◆ **Input**:
● ● ● ● ● ● ●

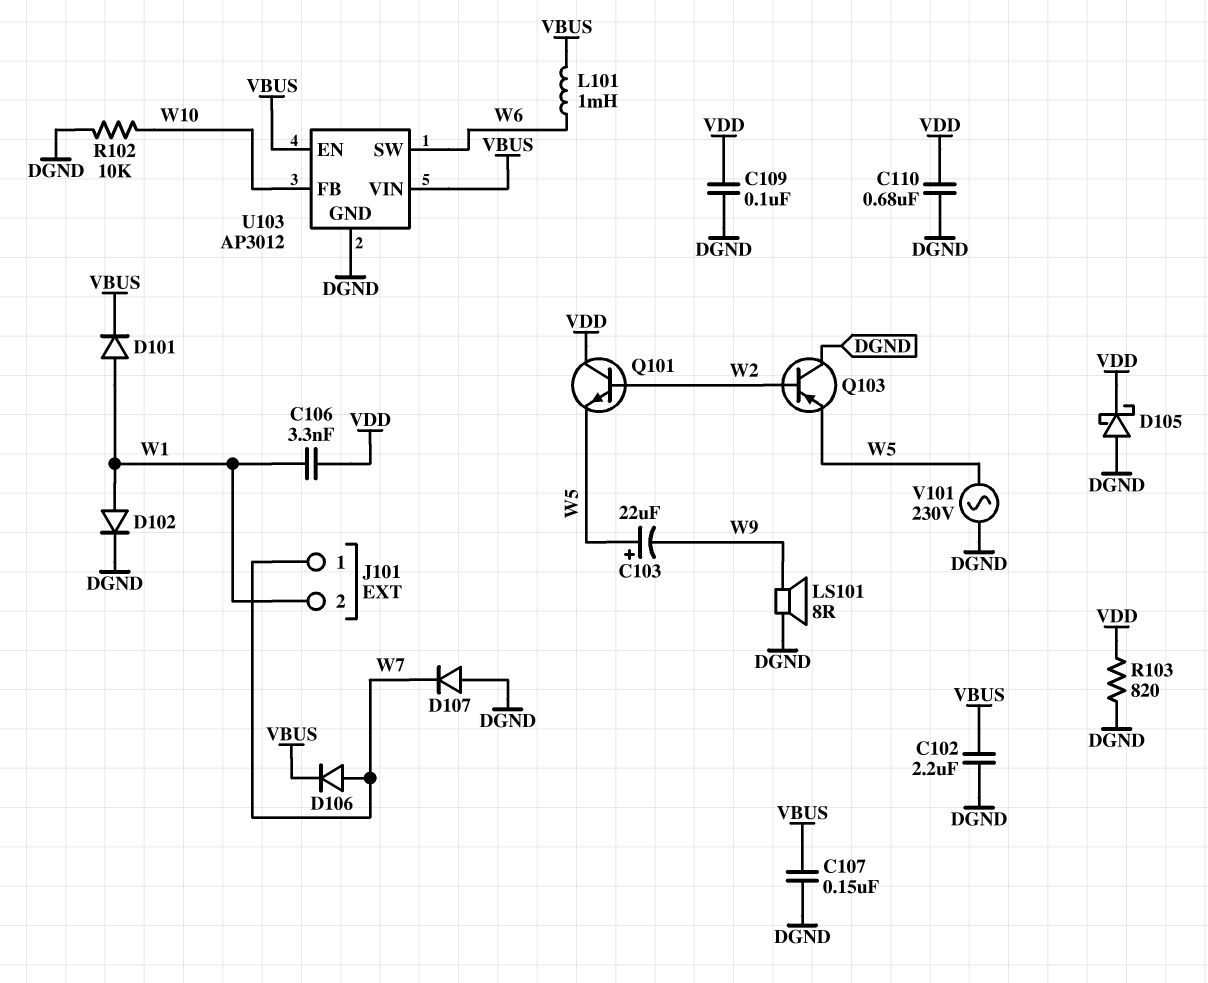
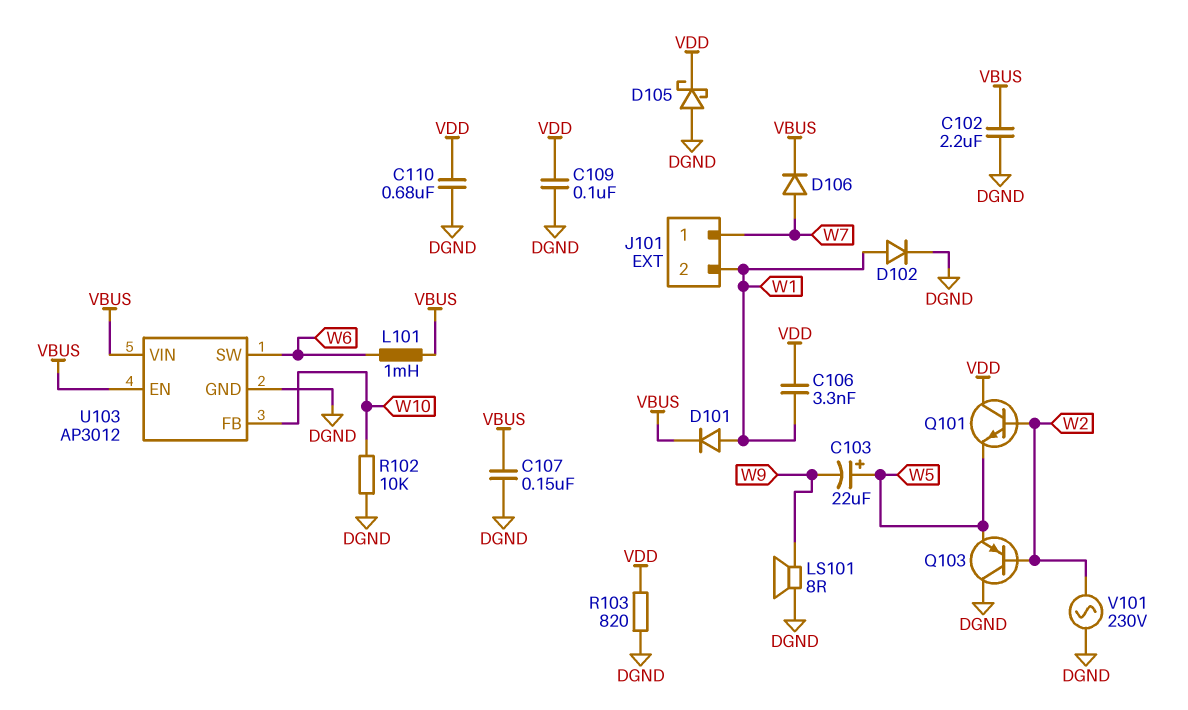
D107: diode (A DGND, K W7) -> none
V101: AC 230V (DGND, W5) -> AC 230V (DGND, W2)

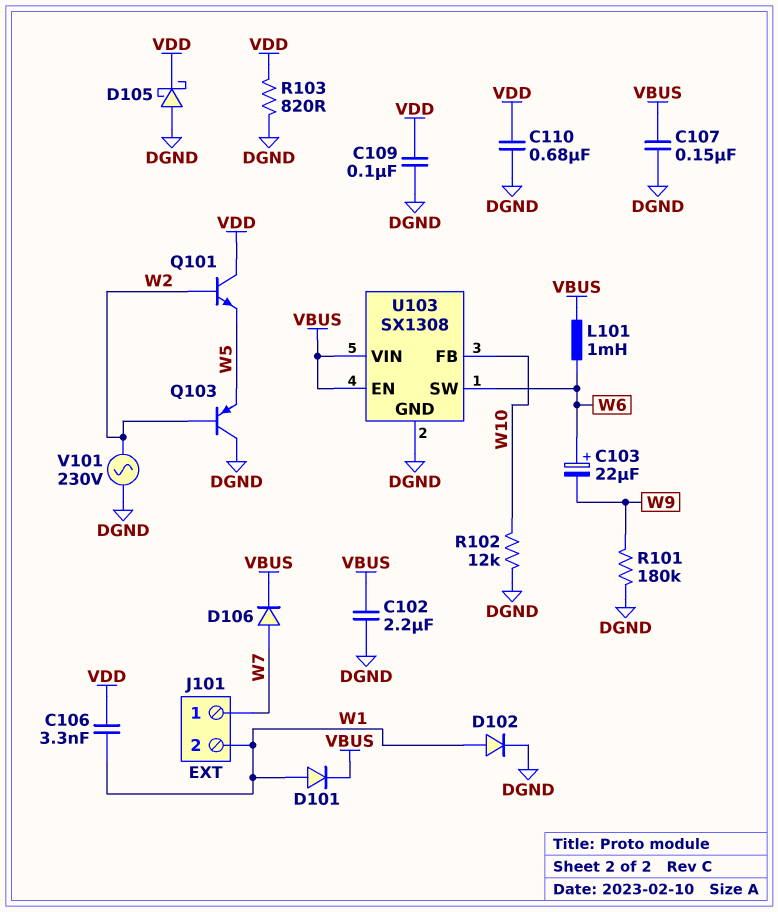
C103: 22uF (plus W5, minus W9) -> 22uF (plus W6, minus W9)
LS101: speaker 8R (DGND, W9) -> none
R101: none -> 180k (DGND, W9)
R102: 10k (DGND, W10) -> 12k (DGND, W10)
U103: AP3012 -> SX1308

● ● ● ● ● ● ●

◆ **About this task**: Restate word for word every line from the top of the entries above to the line with "R102: 10k (DGND, W10) -> 12k (DGND, W10)", inclusive, and skip any pictures.

◆ **Your solution**:
D107: diode (A DGND, K W7) -> none
V101: AC 230V (DGND, W5) -> AC 230V (DGND, W2)

C103: 22uF (plus W5, minus W9) -> 22uF (plus W6, minus W9)
LS101: speaker 8R (DGND, W9) -> none
R101: none -> 180k (DGND, W9)
R102: 10k (DGND, W10) -> 12k (DGND, W10)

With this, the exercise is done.